Problem description:
Reproduce exactly the lines below from the one containing "white strawberry: 3 -> 1" through the one containing "purple egg: 3 -> 4", including both, and nothing else.

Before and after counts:
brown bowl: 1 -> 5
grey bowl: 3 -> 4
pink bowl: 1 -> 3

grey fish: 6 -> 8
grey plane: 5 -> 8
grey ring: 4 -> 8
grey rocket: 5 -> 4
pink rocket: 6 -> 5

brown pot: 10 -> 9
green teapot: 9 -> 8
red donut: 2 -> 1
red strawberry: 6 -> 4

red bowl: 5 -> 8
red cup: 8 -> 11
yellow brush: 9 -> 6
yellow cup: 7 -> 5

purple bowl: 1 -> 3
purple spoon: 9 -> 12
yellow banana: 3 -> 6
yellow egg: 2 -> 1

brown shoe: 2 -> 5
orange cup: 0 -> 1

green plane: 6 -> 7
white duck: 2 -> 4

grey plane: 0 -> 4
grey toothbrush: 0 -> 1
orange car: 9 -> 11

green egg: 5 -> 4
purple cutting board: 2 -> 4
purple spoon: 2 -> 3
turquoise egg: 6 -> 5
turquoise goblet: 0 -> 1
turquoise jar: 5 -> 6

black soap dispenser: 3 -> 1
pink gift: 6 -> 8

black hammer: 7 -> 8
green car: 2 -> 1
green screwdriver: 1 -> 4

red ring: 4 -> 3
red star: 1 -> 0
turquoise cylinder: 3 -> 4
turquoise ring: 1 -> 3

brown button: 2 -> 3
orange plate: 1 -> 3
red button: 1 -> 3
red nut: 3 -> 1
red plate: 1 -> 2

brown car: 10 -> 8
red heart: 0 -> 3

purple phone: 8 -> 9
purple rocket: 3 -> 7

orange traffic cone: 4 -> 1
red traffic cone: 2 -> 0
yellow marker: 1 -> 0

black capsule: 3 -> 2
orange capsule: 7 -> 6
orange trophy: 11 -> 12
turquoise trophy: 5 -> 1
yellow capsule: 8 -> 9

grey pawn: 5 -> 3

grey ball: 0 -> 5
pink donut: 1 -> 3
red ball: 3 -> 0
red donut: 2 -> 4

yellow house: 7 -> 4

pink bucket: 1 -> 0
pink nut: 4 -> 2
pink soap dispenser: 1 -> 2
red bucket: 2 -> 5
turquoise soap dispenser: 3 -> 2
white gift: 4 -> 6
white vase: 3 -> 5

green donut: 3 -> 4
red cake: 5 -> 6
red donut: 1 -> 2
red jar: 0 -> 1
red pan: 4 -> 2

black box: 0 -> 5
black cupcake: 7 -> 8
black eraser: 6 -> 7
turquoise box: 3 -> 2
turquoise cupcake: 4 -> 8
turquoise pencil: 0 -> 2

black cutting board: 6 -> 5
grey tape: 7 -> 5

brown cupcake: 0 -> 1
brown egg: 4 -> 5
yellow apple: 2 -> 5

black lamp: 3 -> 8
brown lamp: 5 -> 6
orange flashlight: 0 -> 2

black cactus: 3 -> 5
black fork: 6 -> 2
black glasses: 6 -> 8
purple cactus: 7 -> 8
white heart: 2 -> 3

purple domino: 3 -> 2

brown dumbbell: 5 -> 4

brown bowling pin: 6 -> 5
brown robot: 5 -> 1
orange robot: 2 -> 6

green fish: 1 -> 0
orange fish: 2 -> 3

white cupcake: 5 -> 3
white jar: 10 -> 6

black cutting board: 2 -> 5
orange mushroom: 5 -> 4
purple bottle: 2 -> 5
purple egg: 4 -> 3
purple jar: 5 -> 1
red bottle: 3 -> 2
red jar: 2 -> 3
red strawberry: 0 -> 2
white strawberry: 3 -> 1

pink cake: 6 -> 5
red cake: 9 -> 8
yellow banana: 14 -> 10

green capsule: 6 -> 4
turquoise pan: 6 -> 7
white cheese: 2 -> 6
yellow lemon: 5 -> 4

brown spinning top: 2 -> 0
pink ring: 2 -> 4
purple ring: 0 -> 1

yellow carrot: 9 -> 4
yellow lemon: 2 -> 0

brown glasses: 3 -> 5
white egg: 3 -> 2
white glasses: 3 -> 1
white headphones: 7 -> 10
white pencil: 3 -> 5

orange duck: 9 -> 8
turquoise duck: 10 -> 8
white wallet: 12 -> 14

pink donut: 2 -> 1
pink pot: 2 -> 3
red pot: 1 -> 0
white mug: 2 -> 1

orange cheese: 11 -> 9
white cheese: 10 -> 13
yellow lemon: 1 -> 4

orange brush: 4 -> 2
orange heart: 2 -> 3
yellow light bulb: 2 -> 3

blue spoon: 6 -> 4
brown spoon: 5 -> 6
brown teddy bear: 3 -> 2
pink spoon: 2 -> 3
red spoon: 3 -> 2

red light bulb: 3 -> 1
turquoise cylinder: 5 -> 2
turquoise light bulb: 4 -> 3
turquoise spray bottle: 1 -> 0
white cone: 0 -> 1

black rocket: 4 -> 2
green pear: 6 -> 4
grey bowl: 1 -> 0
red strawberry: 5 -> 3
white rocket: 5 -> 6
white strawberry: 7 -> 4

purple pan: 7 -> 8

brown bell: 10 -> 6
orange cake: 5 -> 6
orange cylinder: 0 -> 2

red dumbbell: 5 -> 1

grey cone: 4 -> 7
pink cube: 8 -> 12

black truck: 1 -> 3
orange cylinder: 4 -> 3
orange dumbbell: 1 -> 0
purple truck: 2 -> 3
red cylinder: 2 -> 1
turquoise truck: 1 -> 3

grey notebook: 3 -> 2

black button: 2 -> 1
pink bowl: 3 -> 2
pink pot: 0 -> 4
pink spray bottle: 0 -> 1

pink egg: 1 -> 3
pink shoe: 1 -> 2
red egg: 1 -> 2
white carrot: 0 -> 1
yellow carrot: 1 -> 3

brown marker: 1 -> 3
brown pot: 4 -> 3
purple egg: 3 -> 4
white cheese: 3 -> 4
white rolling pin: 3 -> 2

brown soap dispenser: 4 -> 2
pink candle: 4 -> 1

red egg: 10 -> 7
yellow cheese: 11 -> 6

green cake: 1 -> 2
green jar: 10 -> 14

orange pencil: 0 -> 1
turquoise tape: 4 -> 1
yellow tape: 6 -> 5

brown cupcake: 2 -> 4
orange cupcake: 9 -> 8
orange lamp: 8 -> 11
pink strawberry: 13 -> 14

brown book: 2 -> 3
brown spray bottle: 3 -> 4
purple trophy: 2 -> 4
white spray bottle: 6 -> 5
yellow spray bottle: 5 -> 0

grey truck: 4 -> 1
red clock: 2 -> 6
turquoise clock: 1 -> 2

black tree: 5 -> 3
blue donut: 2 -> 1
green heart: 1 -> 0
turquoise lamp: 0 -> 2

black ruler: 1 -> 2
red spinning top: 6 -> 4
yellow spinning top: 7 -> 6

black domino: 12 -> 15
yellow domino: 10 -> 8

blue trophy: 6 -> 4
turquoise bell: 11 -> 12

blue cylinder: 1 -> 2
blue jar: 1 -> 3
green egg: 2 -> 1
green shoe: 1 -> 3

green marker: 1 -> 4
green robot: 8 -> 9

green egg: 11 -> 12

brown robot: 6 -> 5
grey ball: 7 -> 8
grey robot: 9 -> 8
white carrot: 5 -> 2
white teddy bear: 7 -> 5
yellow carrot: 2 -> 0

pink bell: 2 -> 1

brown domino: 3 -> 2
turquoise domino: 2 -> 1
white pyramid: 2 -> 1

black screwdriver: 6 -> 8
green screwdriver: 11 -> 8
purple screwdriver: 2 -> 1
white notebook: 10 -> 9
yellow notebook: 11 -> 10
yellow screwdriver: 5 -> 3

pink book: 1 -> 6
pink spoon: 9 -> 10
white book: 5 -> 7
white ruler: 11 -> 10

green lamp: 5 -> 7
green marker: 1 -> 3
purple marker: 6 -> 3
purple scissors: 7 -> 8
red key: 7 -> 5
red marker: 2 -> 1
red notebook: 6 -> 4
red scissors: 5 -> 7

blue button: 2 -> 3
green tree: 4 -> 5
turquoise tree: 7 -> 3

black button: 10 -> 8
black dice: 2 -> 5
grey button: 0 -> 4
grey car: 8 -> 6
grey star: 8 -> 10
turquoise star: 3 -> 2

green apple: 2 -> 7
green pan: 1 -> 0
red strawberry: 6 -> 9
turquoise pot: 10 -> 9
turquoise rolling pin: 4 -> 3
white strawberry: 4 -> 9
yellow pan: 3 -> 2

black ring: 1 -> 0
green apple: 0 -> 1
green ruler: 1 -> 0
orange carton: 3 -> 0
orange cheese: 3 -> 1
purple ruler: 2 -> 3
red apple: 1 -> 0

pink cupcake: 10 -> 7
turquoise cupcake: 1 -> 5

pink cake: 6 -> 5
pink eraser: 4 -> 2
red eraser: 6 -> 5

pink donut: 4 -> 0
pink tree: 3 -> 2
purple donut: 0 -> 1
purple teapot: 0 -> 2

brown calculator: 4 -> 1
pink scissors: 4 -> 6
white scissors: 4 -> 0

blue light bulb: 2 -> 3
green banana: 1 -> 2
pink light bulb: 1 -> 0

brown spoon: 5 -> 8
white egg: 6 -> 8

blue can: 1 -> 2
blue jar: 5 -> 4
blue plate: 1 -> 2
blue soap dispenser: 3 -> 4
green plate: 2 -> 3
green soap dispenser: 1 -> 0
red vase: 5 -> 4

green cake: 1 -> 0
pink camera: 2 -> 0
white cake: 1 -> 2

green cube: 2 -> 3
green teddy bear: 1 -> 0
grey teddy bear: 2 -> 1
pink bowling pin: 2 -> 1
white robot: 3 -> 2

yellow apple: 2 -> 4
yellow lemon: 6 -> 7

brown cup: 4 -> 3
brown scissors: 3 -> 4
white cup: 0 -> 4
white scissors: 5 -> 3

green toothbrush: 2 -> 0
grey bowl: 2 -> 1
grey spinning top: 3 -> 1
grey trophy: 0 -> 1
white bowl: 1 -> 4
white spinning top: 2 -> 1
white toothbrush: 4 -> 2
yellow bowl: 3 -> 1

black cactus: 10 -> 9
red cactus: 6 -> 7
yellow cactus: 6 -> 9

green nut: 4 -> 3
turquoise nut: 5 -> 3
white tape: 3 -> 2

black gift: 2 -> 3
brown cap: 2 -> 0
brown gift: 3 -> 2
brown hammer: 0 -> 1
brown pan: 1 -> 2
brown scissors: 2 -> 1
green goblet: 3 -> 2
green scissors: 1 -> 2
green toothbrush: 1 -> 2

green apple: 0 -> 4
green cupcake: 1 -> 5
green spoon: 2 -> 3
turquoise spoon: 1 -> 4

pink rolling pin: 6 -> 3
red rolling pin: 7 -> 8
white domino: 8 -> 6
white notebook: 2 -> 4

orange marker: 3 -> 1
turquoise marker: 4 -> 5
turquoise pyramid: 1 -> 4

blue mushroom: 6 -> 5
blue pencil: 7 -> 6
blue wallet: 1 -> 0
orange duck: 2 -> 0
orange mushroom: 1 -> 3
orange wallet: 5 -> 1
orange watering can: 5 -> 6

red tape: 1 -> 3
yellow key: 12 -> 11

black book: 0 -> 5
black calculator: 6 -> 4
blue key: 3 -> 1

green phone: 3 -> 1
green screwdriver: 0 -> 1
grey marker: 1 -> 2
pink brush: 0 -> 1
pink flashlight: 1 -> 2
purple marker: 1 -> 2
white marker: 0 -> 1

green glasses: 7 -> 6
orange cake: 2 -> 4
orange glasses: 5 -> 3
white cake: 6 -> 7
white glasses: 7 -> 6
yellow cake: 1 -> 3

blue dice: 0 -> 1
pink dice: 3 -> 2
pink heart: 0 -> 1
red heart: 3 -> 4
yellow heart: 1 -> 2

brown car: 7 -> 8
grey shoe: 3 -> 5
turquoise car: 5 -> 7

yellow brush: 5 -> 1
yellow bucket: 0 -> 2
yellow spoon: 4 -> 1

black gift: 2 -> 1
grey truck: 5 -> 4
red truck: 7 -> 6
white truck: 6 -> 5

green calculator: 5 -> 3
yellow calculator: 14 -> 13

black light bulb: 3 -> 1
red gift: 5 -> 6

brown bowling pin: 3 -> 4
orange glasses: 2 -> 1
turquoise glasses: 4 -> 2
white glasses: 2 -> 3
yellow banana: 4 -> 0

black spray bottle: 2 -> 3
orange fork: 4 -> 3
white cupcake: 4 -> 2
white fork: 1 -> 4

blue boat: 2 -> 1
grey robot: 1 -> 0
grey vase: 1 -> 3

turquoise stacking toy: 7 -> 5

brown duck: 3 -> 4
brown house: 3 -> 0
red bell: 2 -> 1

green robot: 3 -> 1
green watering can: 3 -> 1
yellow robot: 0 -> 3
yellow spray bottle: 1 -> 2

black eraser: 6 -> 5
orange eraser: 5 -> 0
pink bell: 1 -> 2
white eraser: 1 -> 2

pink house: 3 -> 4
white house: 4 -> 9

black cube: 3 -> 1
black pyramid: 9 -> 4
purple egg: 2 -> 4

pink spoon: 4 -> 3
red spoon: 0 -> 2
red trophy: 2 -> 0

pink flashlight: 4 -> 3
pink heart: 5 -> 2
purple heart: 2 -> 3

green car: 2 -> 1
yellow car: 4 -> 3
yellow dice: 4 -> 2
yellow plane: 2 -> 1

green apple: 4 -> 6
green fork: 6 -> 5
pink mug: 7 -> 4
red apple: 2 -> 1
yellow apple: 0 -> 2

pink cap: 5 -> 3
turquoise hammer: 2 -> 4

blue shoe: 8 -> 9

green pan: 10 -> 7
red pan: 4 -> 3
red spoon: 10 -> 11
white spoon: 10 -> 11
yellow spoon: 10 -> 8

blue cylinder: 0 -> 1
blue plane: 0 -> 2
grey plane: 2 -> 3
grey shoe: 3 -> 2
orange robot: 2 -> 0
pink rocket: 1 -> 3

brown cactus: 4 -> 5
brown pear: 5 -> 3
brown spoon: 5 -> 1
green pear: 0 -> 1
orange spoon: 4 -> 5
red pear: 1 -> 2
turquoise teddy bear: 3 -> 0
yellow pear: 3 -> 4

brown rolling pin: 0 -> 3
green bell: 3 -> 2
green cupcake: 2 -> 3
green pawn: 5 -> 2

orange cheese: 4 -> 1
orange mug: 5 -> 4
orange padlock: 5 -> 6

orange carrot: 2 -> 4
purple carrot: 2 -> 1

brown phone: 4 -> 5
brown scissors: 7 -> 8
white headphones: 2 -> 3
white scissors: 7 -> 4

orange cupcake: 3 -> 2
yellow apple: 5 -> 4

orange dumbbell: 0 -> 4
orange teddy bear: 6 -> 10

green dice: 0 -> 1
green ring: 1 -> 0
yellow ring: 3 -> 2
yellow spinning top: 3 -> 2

Response to the exercise:
white strawberry: 3 -> 1

pink cake: 6 -> 5
red cake: 9 -> 8
yellow banana: 14 -> 10

green capsule: 6 -> 4
turquoise pan: 6 -> 7
white cheese: 2 -> 6
yellow lemon: 5 -> 4

brown spinning top: 2 -> 0
pink ring: 2 -> 4
purple ring: 0 -> 1

yellow carrot: 9 -> 4
yellow lemon: 2 -> 0

brown glasses: 3 -> 5
white egg: 3 -> 2
white glasses: 3 -> 1
white headphones: 7 -> 10
white pencil: 3 -> 5

orange duck: 9 -> 8
turquoise duck: 10 -> 8
white wallet: 12 -> 14

pink donut: 2 -> 1
pink pot: 2 -> 3
red pot: 1 -> 0
white mug: 2 -> 1

orange cheese: 11 -> 9
white cheese: 10 -> 13
yellow lemon: 1 -> 4

orange brush: 4 -> 2
orange heart: 2 -> 3
yellow light bulb: 2 -> 3

blue spoon: 6 -> 4
brown spoon: 5 -> 6
brown teddy bear: 3 -> 2
pink spoon: 2 -> 3
red spoon: 3 -> 2

red light bulb: 3 -> 1
turquoise cylinder: 5 -> 2
turquoise light bulb: 4 -> 3
turquoise spray bottle: 1 -> 0
white cone: 0 -> 1

black rocket: 4 -> 2
green pear: 6 -> 4
grey bowl: 1 -> 0
red strawberry: 5 -> 3
white rocket: 5 -> 6
white strawberry: 7 -> 4

purple pan: 7 -> 8

brown bell: 10 -> 6
orange cake: 5 -> 6
orange cylinder: 0 -> 2

red dumbbell: 5 -> 1

grey cone: 4 -> 7
pink cube: 8 -> 12

black truck: 1 -> 3
orange cylinder: 4 -> 3
orange dumbbell: 1 -> 0
purple truck: 2 -> 3
red cylinder: 2 -> 1
turquoise truck: 1 -> 3

grey notebook: 3 -> 2

black button: 2 -> 1
pink bowl: 3 -> 2
pink pot: 0 -> 4
pink spray bottle: 0 -> 1

pink egg: 1 -> 3
pink shoe: 1 -> 2
red egg: 1 -> 2
white carrot: 0 -> 1
yellow carrot: 1 -> 3

brown marker: 1 -> 3
brown pot: 4 -> 3
purple egg: 3 -> 4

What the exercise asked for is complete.